:: WHAT THIS TASK INVOLVES ::
Check every line below for the word "pink" and show those that hold it.

:: INPUT ::
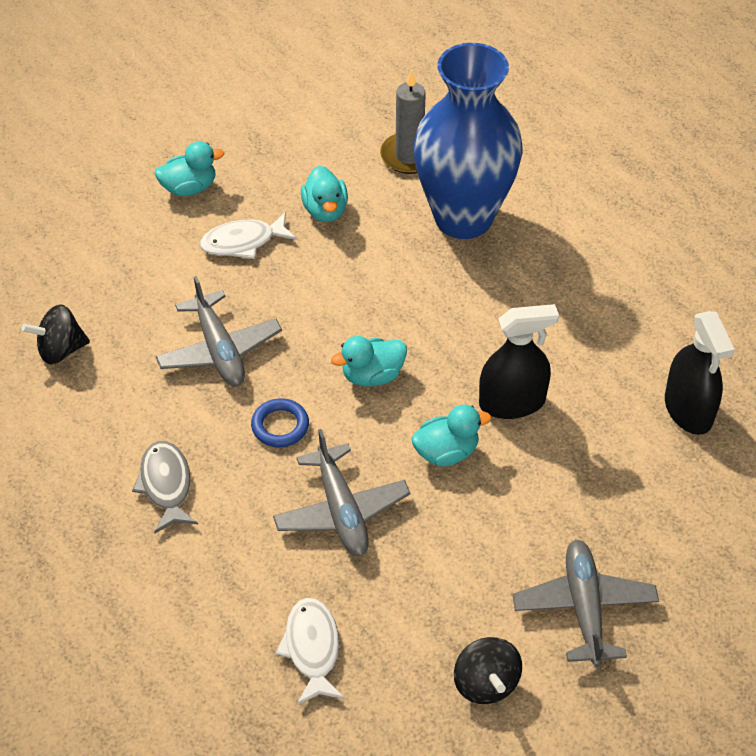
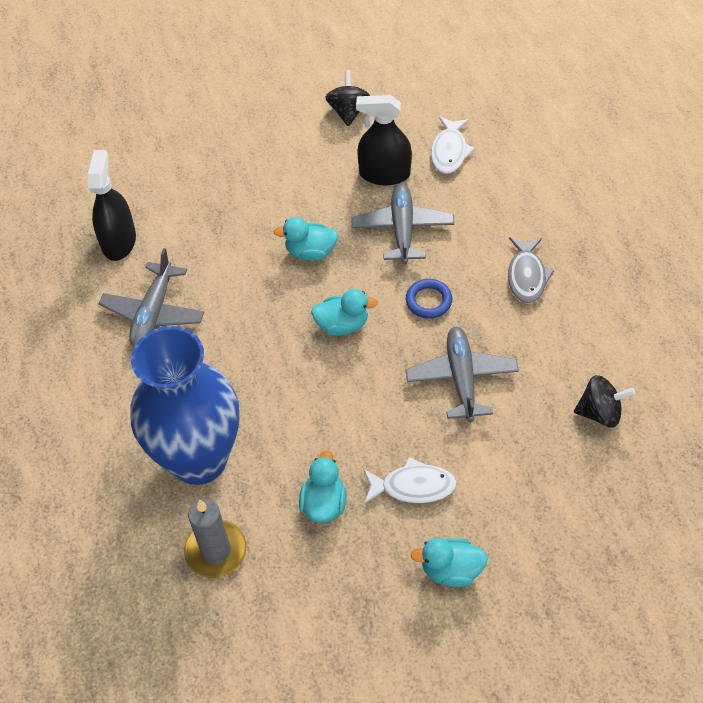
camera: 160 degrees left, 5 degrees up
(512, 402) = (244, 277): black spray bottle -> black spray bottle (384, 174)
(584, 608) = (267, 136): grey plane -> grey plane (153, 312)

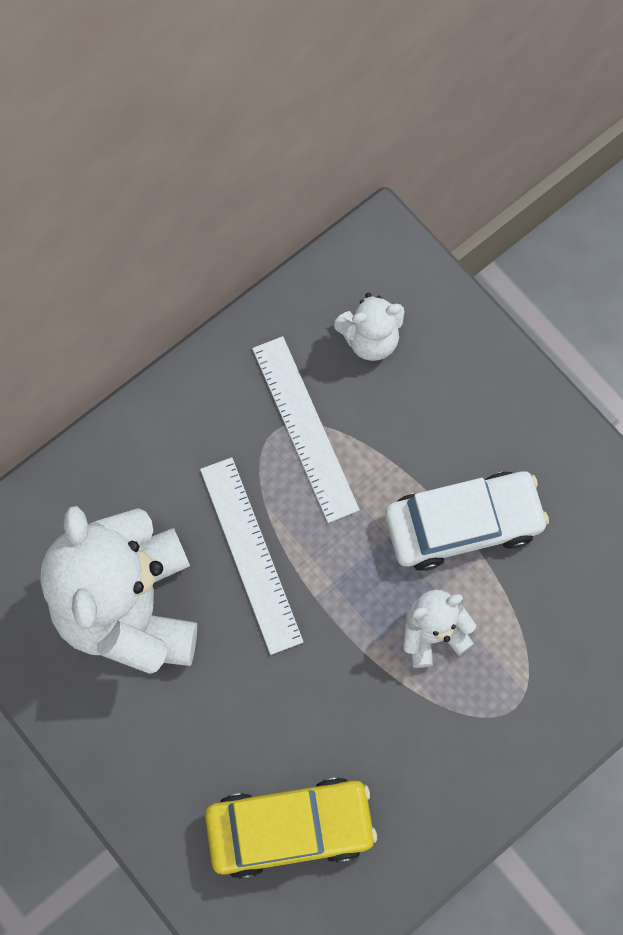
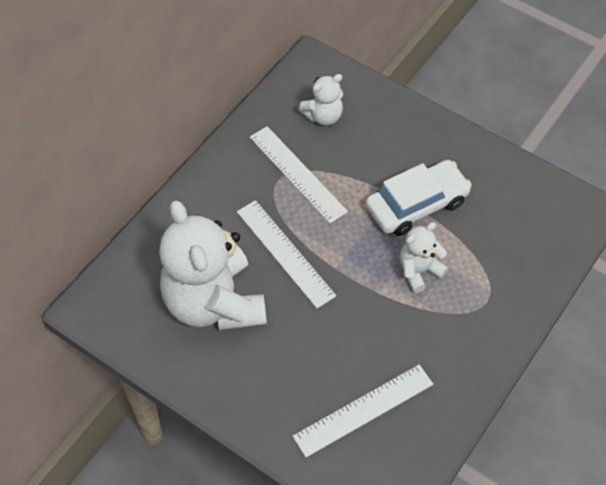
camera: 15 degrees left, 15 degrees down
(290, 828) = (364, 410): yellow car -> white ruler

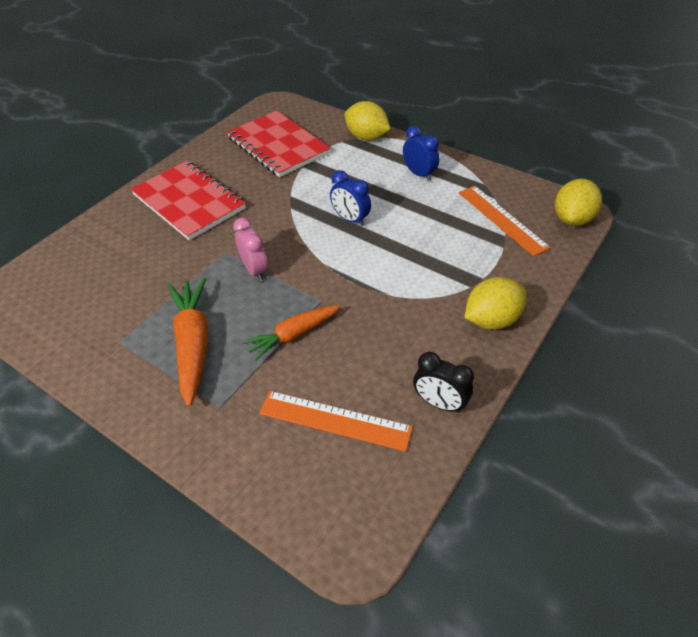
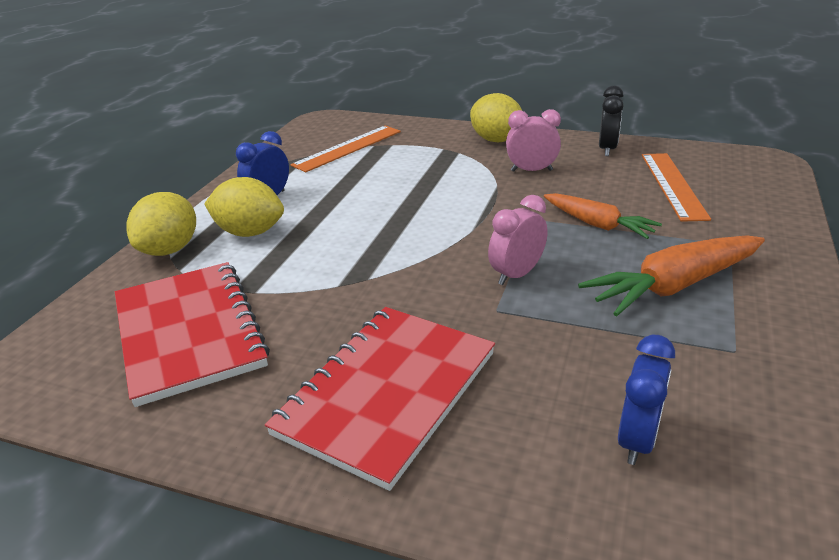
camera: 105 degrees left, 15 degrees down
(278, 146) = (189, 332): red notebook -> red notebook turned 60 degrees counterclockwise
(350, 219) = (379, 227): blue clock -> blue clock (637, 440)
(410, 325) = (531, 170): none -> pink clock
(572, 219) = (337, 121): yellow lemon -> yellow lemon (249, 232)

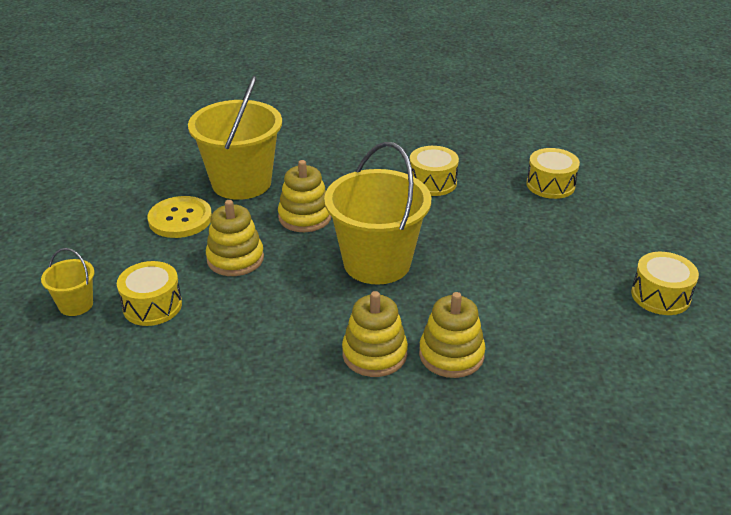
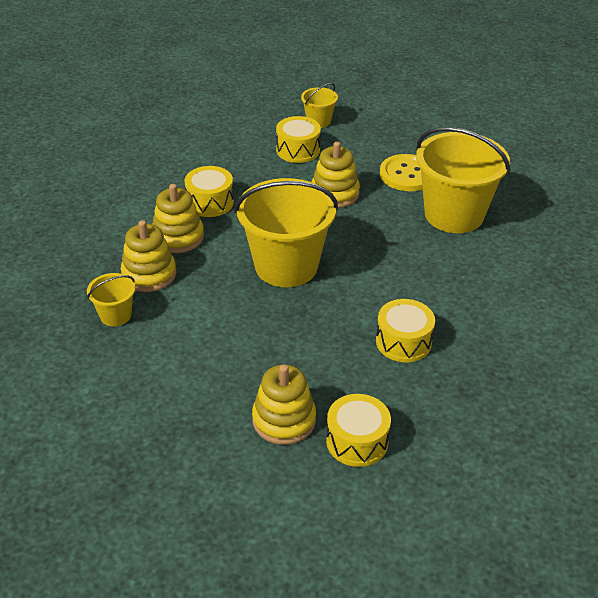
camera: 110 degrees right, 5 degrees up
(305, 217) = (378, 240): yellow stacking toy -> yellow stacking toy (284, 420)
(529, 357) = (115, 315): none -> yellow bucket
(660, 296) = (123, 440): yellow drum -> yellow drum (210, 202)

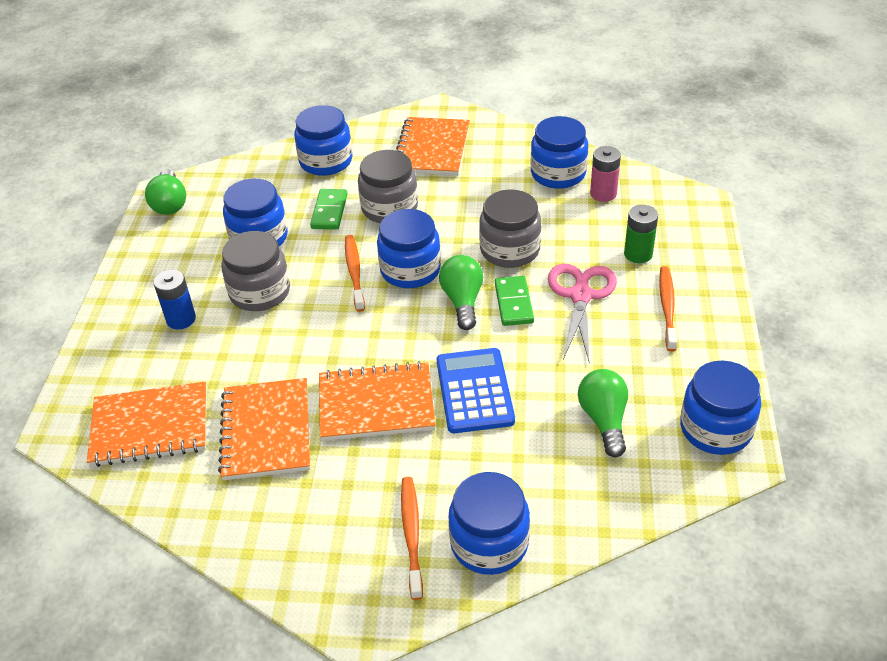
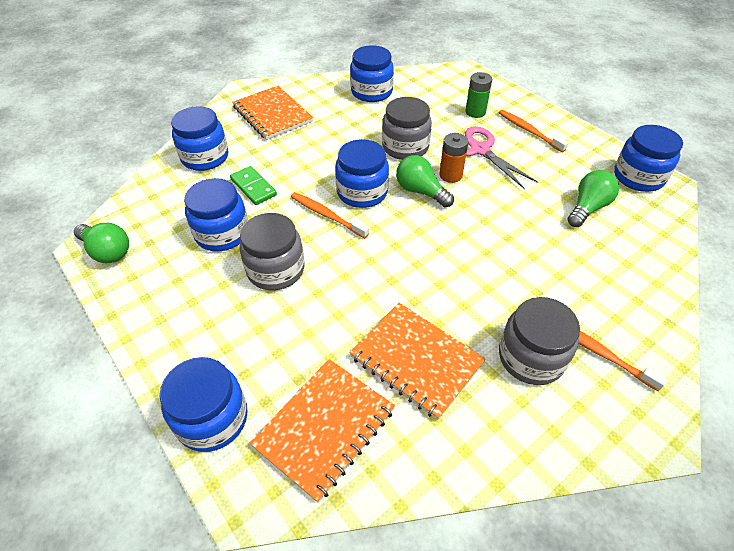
camera: 45 degrees left, 5 degrees up
(181, 319) = (237, 329): blue battery -> none
(376, 404) = (460, 288): orange notebook -> none
(389, 208) = (294, 163): grey jar -> grey jar (531, 357)
(475, 391) = (503, 238): blue calculator -> none
(489, 543) = (640, 320): blue jar -> blue jar (212, 419)
(513, 303) = (450, 175): green domino -> orange battery
(603, 194) = (412, 90): pink battery -> none
(604, 420) = (588, 208): green light bulb -> green light bulb turned 90 degrees clockwise

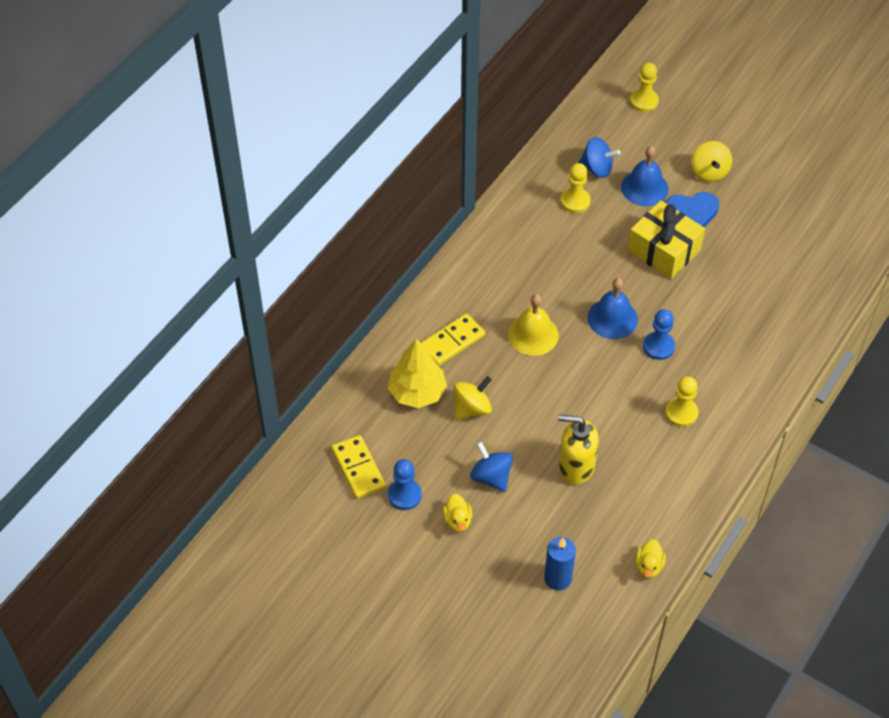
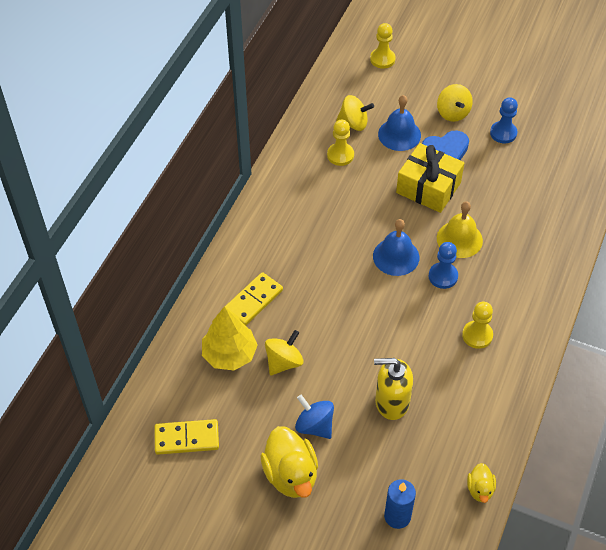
camera: 10 degrees left, 0 degrees up
(358, 468) = (187, 438): yellow domino -> yellow domino turned 60 degrees counterclockwise
(404, 495) = (235, 457): blue pawn -> blue pawn (503, 133)
(457, 521) = (291, 474): yellow duck -> yellow duck, size x1.91
(533, 334) = (327, 282): yellow bell -> yellow bell (459, 239)
(597, 169) = (354, 123): blue spinning top -> yellow spinning top

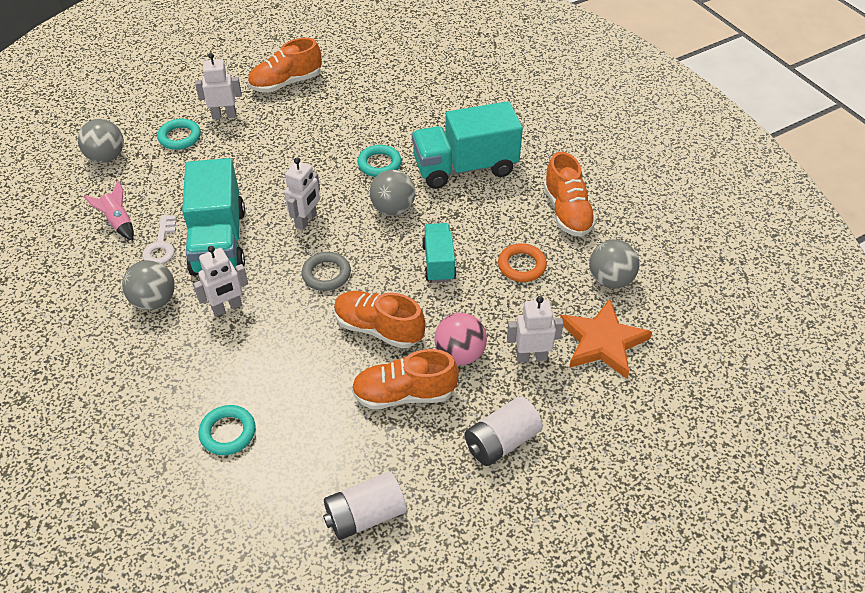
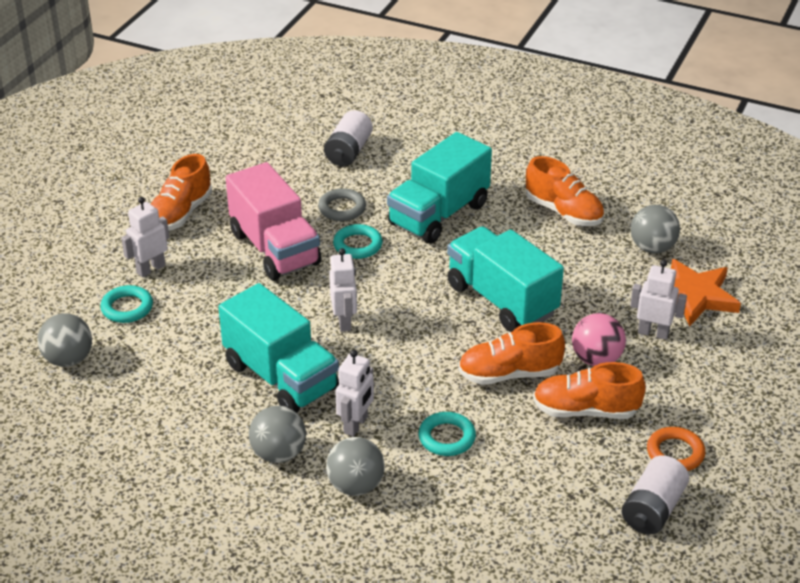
camera: 35 degrees left, 10 degrees down
(118, 222) = (157, 409): pink rocket -> none
(161, 245) = (227, 406): white key -> none
(228, 432) = (473, 515): turquoise ring -> turquoise ring (447, 437)
(319, 139) = (275, 249): none -> pink truck
(326, 274) = (414, 355): grey ring -> grey ring (342, 208)
(393, 209) = (413, 276): grey ball -> grey ball (355, 486)
(404, 394) = (585, 410): orange shoe -> orange shoe turned 45 degrees clockwise
(438, 262) = (501, 300): turquoise truck -> turquoise truck, size x1.80
(501, 441) = (696, 403): white battery -> white battery (348, 152)
(522, 265) = (572, 270): orange ring -> orange ring (675, 453)
(531, 356) = (653, 333): white robot -> white robot turned 60 degrees clockwise

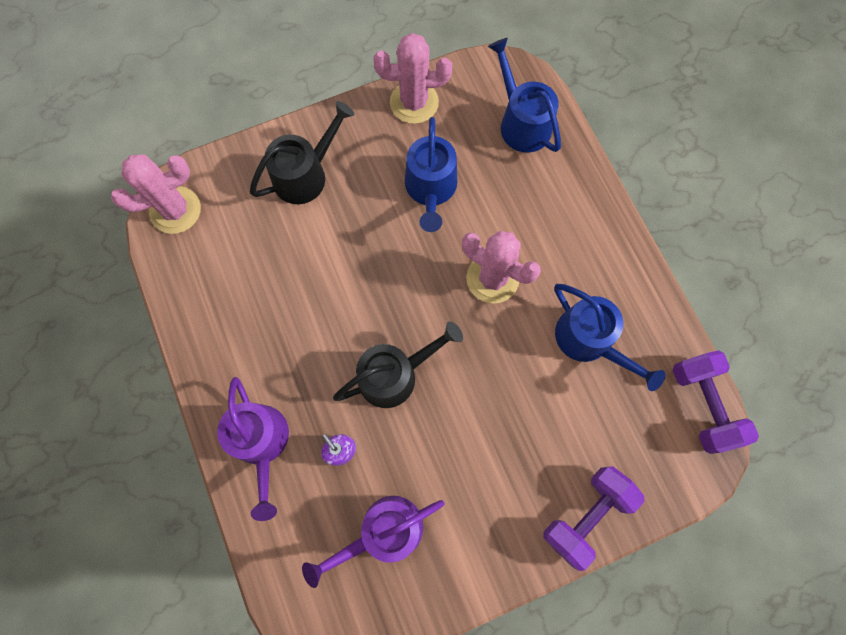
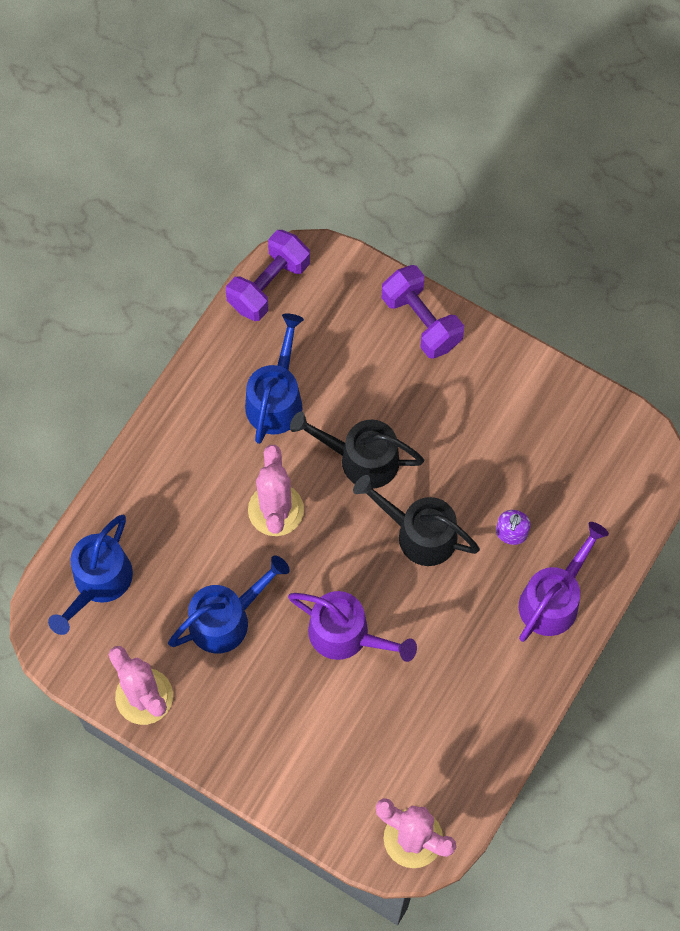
camera: 125 degrees left, 5 degrees down
(305, 175) = (292, 744): black watering can -> black watering can (361, 459)
(384, 532) = (546, 458): purple watering can -> purple watering can (346, 635)
(586, 515) = (421, 321): purple dumbbell -> purple dumbbell turned 45 degrees clockwise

:: RESPONSE BOX ::
(410, 325) = (531, 170): none -> pink clock
(603, 194) = (412, 90): pink battery -> none
(118, 222) = (157, 409): pink rocket -> none
(319, 139) = (275, 249): none -> pink truck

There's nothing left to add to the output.